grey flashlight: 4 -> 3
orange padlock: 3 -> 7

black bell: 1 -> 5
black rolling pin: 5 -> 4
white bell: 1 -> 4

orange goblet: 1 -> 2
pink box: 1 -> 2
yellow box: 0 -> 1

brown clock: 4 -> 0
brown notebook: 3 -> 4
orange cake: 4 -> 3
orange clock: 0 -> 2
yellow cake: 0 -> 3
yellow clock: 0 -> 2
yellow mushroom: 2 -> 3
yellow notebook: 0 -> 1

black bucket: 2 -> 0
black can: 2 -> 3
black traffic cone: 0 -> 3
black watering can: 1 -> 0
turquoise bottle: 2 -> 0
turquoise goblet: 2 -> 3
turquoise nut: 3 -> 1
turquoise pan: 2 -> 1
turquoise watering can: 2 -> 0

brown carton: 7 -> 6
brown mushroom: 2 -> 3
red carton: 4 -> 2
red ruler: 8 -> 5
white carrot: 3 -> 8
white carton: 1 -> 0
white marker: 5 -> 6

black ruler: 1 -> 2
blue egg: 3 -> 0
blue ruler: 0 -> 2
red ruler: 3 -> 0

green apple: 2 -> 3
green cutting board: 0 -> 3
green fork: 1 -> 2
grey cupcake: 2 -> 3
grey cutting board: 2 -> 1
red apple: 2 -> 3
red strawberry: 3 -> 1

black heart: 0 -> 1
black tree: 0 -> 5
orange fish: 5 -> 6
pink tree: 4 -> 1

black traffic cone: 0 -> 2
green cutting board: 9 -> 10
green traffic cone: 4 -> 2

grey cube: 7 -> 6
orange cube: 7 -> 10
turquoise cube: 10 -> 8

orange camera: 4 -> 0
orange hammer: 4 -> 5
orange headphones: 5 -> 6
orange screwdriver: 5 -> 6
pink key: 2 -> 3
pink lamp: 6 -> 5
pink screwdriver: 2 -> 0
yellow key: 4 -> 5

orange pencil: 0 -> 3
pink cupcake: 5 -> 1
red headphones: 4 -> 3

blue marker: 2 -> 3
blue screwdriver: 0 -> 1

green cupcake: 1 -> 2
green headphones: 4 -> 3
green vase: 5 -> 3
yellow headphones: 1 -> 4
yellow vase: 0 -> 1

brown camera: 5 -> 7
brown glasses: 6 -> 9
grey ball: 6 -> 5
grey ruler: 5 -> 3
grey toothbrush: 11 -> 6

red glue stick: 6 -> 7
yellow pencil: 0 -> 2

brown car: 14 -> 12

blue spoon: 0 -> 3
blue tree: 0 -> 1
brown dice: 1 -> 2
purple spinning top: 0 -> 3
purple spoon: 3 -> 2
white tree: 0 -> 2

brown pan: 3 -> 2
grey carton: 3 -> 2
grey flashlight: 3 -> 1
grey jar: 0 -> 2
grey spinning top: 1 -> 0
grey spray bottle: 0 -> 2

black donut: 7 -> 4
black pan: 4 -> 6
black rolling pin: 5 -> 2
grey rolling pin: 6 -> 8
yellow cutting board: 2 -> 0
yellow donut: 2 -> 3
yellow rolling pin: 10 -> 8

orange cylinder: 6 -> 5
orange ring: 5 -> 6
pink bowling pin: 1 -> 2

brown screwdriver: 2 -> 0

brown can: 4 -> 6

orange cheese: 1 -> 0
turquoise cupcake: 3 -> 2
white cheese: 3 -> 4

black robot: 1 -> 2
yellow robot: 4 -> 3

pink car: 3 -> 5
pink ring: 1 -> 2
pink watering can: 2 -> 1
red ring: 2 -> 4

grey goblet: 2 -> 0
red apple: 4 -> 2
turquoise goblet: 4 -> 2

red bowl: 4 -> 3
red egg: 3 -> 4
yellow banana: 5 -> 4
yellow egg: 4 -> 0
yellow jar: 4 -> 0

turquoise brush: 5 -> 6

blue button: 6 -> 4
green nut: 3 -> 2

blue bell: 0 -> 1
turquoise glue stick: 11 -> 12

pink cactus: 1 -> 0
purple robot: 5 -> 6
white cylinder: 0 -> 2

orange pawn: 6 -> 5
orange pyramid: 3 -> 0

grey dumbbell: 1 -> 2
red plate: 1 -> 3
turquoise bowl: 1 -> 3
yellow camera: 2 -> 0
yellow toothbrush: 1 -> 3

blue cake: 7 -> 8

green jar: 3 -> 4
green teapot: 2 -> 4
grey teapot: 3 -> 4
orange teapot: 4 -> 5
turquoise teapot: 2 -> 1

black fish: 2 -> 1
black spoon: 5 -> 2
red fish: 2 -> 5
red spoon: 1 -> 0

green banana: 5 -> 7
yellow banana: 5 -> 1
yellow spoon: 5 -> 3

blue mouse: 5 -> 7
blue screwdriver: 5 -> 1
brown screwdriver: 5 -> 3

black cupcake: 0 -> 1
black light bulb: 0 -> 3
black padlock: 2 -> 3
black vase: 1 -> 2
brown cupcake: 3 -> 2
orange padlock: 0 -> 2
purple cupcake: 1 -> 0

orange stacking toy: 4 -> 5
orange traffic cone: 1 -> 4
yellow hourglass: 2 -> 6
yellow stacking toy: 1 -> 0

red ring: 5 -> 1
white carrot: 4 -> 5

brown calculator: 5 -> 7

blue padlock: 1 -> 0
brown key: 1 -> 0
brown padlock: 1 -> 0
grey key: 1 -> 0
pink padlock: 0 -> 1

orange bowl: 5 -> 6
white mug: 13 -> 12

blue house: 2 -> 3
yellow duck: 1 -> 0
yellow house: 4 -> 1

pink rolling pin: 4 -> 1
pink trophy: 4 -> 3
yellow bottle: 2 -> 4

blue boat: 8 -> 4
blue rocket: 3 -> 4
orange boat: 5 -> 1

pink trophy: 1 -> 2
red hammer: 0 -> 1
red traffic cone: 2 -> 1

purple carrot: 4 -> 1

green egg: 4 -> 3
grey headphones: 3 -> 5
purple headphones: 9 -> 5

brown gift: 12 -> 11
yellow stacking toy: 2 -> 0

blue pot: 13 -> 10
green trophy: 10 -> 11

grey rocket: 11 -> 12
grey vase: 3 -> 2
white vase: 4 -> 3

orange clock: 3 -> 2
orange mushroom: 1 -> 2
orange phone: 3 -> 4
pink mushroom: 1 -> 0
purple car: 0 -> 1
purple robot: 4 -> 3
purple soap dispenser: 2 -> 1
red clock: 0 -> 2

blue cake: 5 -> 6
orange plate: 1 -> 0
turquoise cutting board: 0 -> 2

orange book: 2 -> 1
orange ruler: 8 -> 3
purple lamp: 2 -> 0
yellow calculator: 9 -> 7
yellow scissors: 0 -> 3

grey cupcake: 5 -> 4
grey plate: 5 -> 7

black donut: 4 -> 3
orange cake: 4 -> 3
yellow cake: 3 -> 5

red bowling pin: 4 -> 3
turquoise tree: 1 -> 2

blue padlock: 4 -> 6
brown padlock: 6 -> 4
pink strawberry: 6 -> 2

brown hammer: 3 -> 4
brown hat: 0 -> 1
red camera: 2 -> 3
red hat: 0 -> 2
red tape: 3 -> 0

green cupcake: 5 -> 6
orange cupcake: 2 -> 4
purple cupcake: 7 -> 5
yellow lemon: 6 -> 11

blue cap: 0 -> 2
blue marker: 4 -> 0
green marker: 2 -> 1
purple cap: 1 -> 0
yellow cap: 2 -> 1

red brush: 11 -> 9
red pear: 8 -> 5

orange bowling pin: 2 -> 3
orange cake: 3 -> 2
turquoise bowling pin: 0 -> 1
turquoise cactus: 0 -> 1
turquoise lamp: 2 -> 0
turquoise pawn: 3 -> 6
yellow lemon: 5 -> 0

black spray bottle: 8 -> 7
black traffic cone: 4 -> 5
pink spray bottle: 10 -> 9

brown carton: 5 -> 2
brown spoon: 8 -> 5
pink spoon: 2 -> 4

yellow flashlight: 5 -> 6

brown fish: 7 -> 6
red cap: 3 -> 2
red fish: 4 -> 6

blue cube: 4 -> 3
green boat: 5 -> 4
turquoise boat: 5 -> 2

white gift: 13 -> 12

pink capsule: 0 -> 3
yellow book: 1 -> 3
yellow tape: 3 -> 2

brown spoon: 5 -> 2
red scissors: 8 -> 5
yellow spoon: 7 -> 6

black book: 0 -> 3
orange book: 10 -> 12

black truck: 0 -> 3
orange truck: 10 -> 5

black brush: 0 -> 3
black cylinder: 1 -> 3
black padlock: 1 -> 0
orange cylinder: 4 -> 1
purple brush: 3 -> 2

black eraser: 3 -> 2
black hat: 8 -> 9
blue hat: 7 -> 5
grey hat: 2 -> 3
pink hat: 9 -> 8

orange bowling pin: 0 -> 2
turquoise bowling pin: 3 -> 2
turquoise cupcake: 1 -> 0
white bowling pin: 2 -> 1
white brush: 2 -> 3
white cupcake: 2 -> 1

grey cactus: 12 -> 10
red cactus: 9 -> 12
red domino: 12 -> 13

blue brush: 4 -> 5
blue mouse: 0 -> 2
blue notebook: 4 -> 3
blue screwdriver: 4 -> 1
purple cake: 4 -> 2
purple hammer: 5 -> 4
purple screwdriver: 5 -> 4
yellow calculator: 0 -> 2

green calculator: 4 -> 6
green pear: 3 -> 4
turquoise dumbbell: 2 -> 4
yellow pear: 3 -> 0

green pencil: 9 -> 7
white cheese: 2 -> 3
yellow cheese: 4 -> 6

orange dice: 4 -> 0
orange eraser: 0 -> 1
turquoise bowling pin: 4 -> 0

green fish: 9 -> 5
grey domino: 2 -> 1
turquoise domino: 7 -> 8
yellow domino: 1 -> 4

> _Problem details_
Pull every line with "toothbrush" from the records.

> _Task solution_
grey toothbrush: 11 -> 6
yellow toothbrush: 1 -> 3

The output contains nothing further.